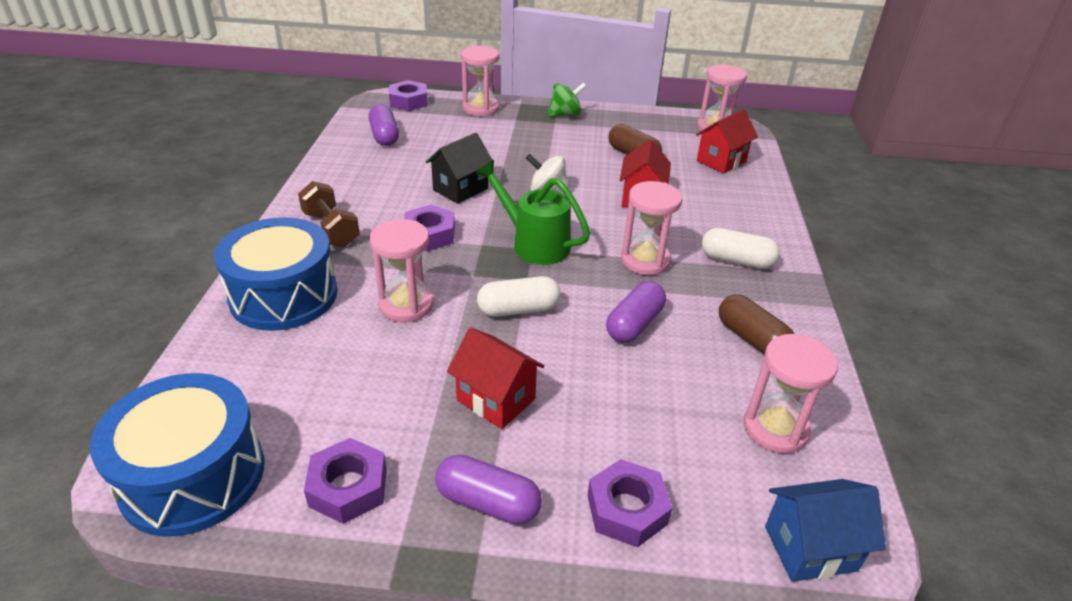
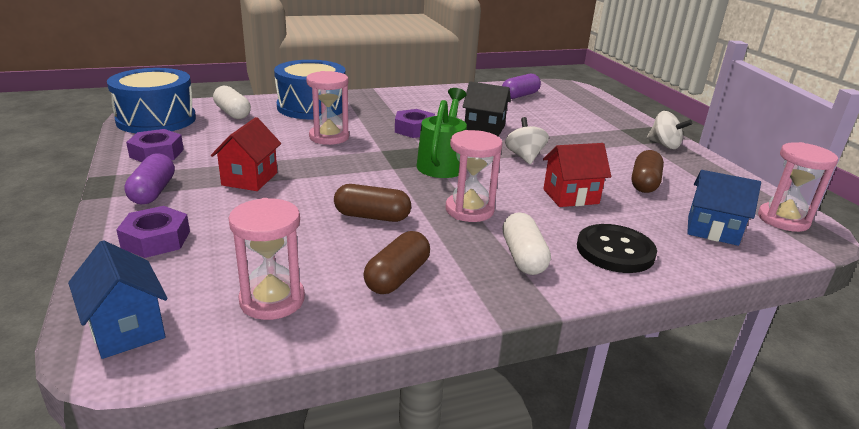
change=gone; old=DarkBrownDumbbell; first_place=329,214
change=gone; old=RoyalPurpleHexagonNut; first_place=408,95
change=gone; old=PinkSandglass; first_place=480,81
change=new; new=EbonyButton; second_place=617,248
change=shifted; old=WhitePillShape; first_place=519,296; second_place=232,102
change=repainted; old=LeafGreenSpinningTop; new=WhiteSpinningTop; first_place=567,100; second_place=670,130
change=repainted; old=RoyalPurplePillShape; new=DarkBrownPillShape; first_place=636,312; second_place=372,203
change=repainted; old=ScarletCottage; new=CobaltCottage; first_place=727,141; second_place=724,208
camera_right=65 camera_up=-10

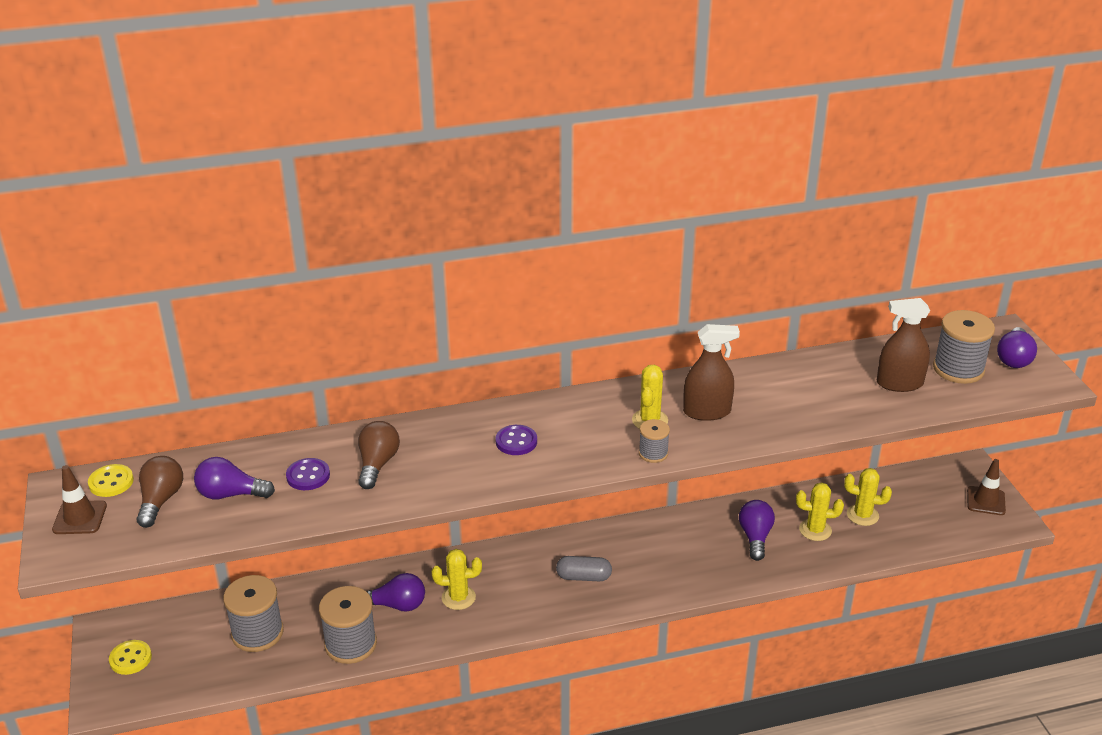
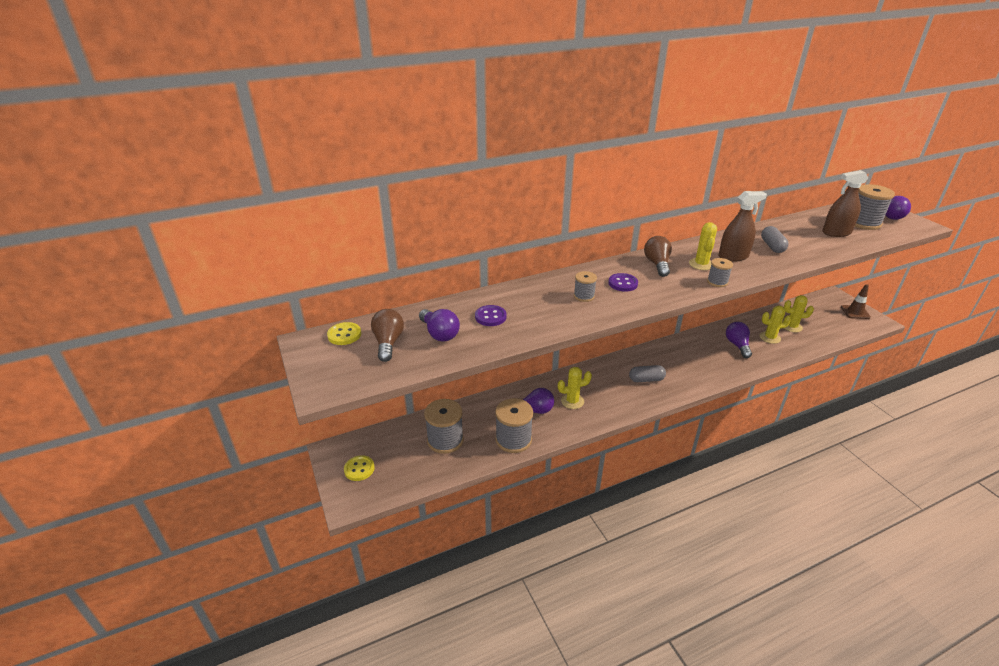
change=gone; old=DarkBrownTrafficCone; first_place=79,499
change=new; new=GrayBobbin; second_place=585,286
change=new; new=GrayPillShape; second_place=775,239
change=shifted; old=DarkBrownBulb; first_place=379,455; second_place=658,256
change=rotated; old=RoyalPurpleBulb; first_place=234,478; second_place=439,325; degrees=-120
camera_right=-10 camera_up=0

== EXERCISE INSTRUCTIONS ==
Leaving the pictures out, write out every entry exactly.

== REPLY ==
change=gone; old=DarkBrownDumbbell; first_place=329,214
change=gone; old=RoyalPurpleHexagonNut; first_place=408,95
change=gone; old=PinkSandglass; first_place=480,81
change=new; new=EbonyButton; second_place=617,248
change=shifted; old=WhitePillShape; first_place=519,296; second_place=232,102
change=repainted; old=LeafGreenSpinningTop; new=WhiteSpinningTop; first_place=567,100; second_place=670,130
change=repainted; old=RoyalPurplePillShape; new=DarkBrownPillShape; first_place=636,312; second_place=372,203
change=repainted; old=ScarletCottage; new=CobaltCottage; first_place=727,141; second_place=724,208
camera_right=65 camera_up=-10

change=gone; old=DarkBrownTrafficCone; first_place=79,499
change=new; new=GrayBobbin; second_place=585,286
change=new; new=GrayPillShape; second_place=775,239
change=shifted; old=DarkBrownBulb; first_place=379,455; second_place=658,256
change=rotated; old=RoyalPurpleBulb; first_place=234,478; second_place=439,325; degrees=-120
camera_right=-10 camera_up=0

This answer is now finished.